What you need to do
Would you reproduce the data below exactly, please, leaving out its images?

Data segment
--- START ---

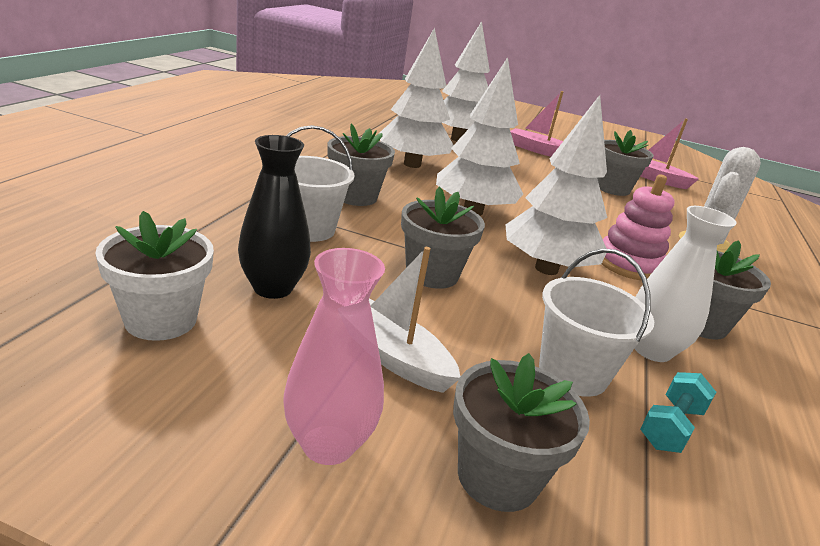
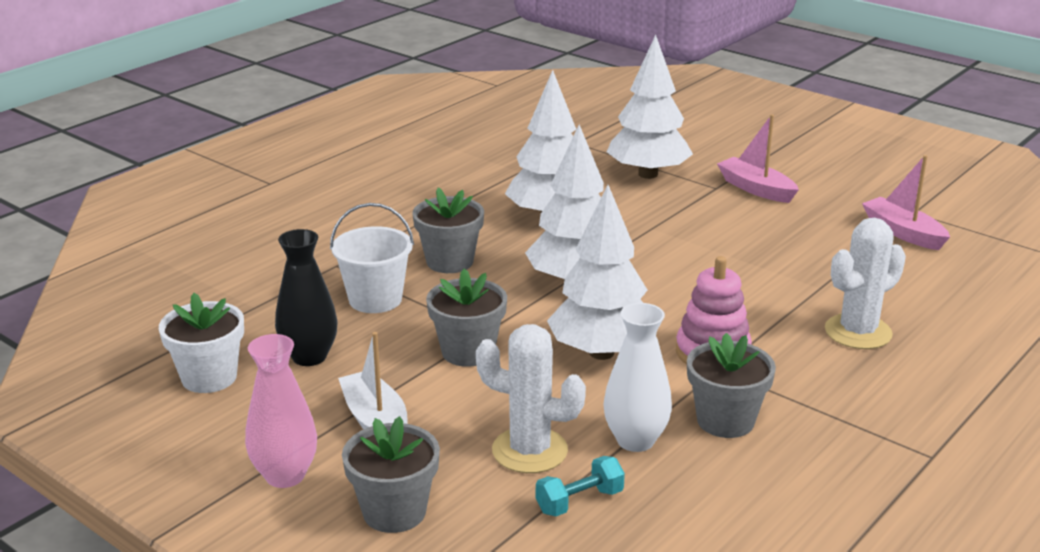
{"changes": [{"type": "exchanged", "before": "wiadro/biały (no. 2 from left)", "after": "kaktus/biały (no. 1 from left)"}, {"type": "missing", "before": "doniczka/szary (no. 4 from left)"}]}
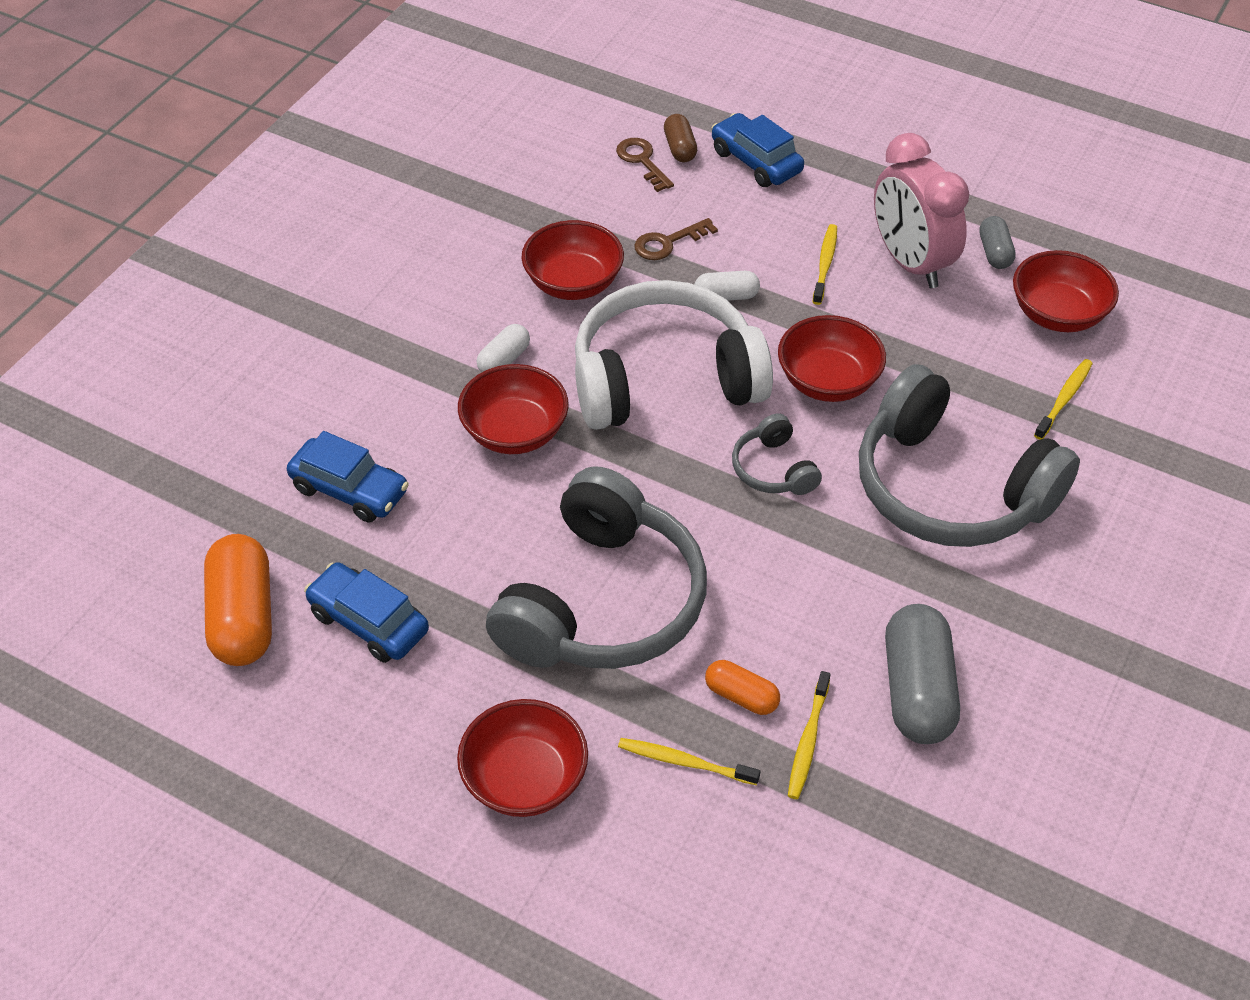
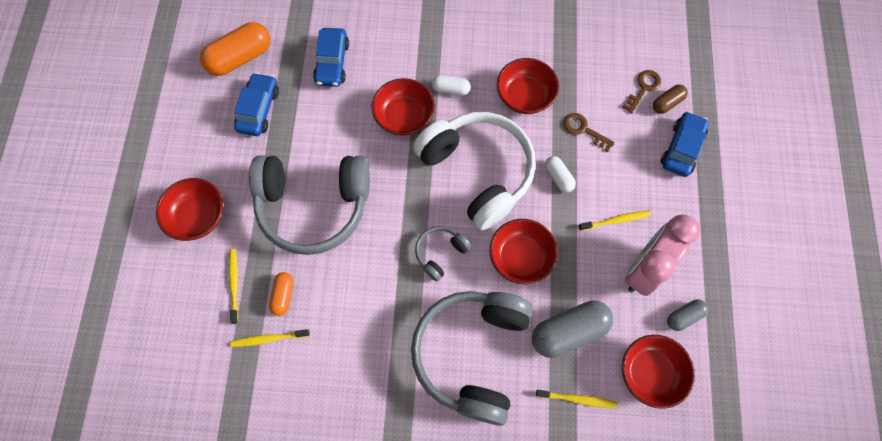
{"changes": [{"type": "relocated", "before": "kapsułka/szary (no. 1 from left)"}]}
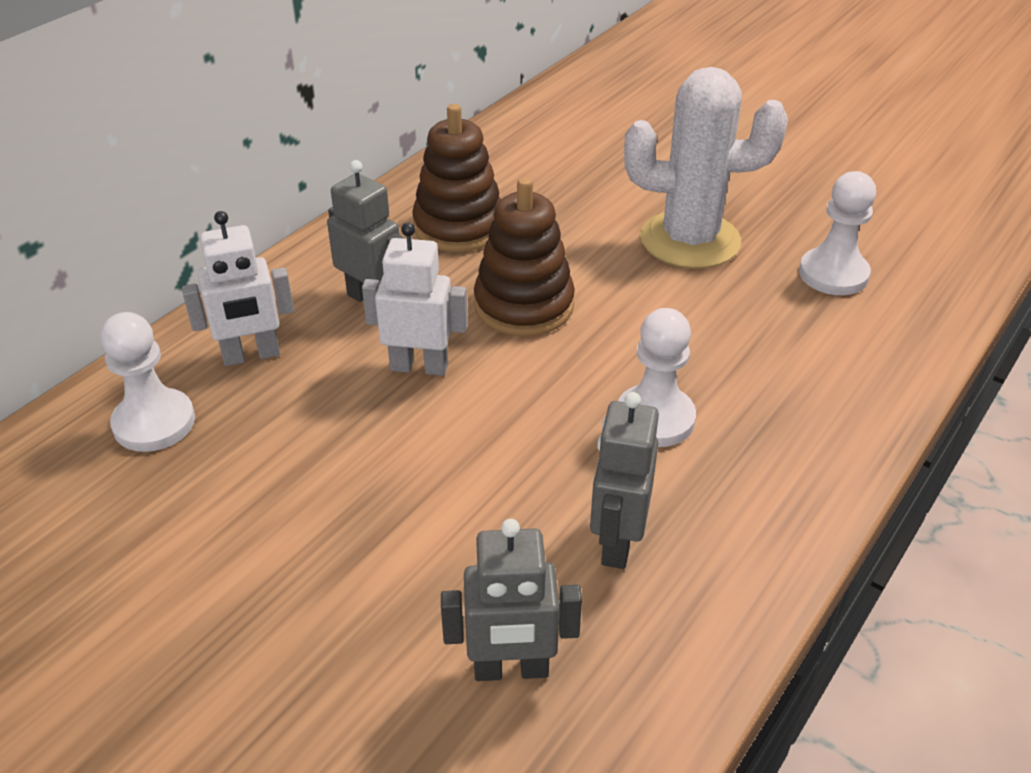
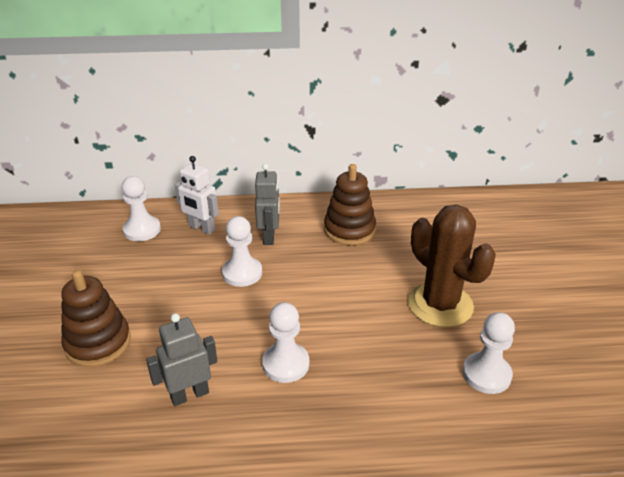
{"changes": [{"type": "relocated", "before": "zabawka nakładanka/brązowy (no. 2 from left in the first image)", "after": "zabawka nakładanka/brązowy (no. 1 from left)"}, {"type": "exchanged", "before": "robot/biały (no. 2 from left)", "after": "pionek/biały (no. 2 from left)"}, {"type": "colour", "before": "kaktus/biały", "after": "kaktus/brązowy"}, {"type": "missing", "before": "robot/szary (no. 2 from left)"}]}
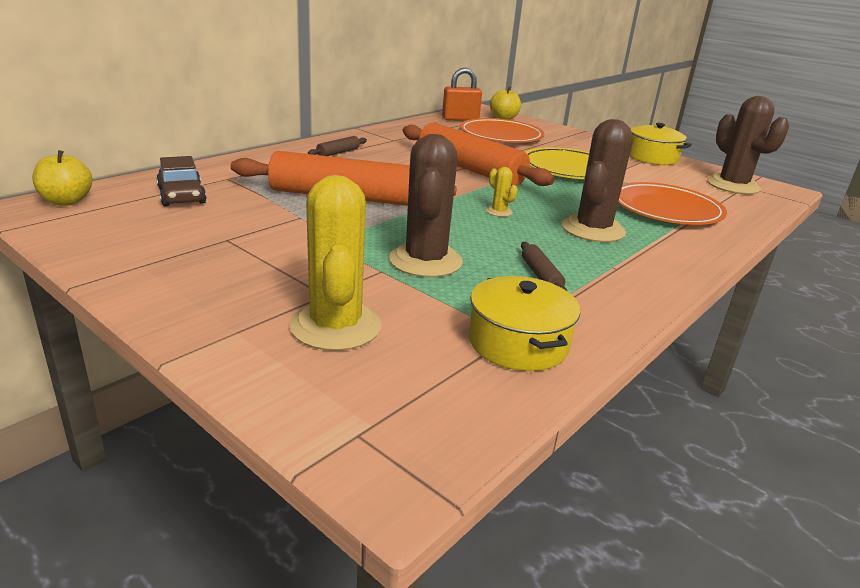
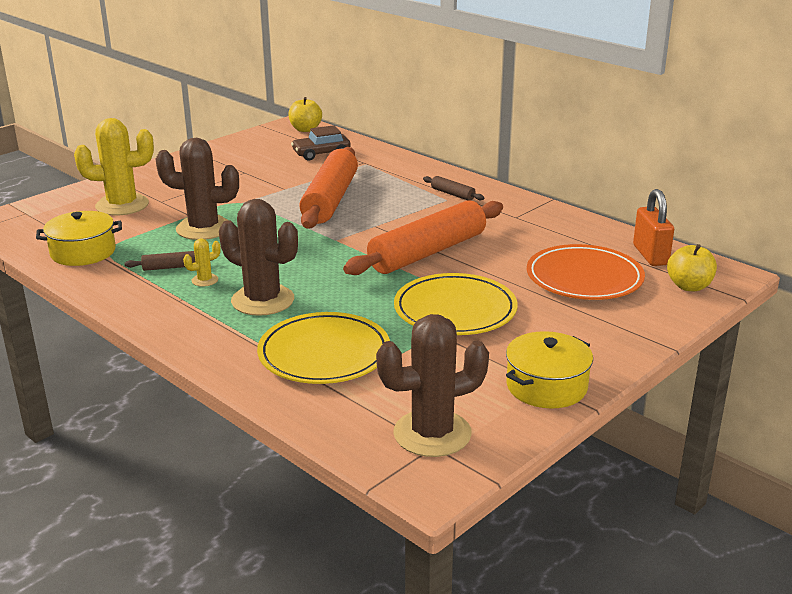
{"changes": [{"type": "relocated", "before": "kaktus/żółty (no. 2 from left)"}, {"type": "colour", "before": "talerz/pomarańczowy (no. 2 from left)", "after": "talerz/żółty (no. 1 from left)"}]}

--- END ---

Completed task
{"changes": [{"type": "exchanged", "before": "wiadro/biały (no. 2 from left)", "after": "kaktus/biały (no. 1 from left)"}, {"type": "missing", "before": "doniczka/szary (no. 4 from left)"}]}
{"changes": [{"type": "relocated", "before": "kapsułka/szary (no. 1 from left)"}]}
{"changes": [{"type": "relocated", "before": "zabawka nakładanka/brązowy (no. 2 from left in the first image)", "after": "zabawka nakładanka/brązowy (no. 1 from left)"}, {"type": "exchanged", "before": "robot/biały (no. 2 from left)", "after": "pionek/biały (no. 2 from left)"}, {"type": "colour", "before": "kaktus/biały", "after": "kaktus/brązowy"}, {"type": "missing", "before": "robot/szary (no. 2 from left)"}]}
{"changes": [{"type": "relocated", "before": "kaktus/żółty (no. 2 from left)"}, {"type": "colour", "before": "talerz/pomarańczowy (no. 2 from left)", "after": "talerz/żółty (no. 1 from left)"}]}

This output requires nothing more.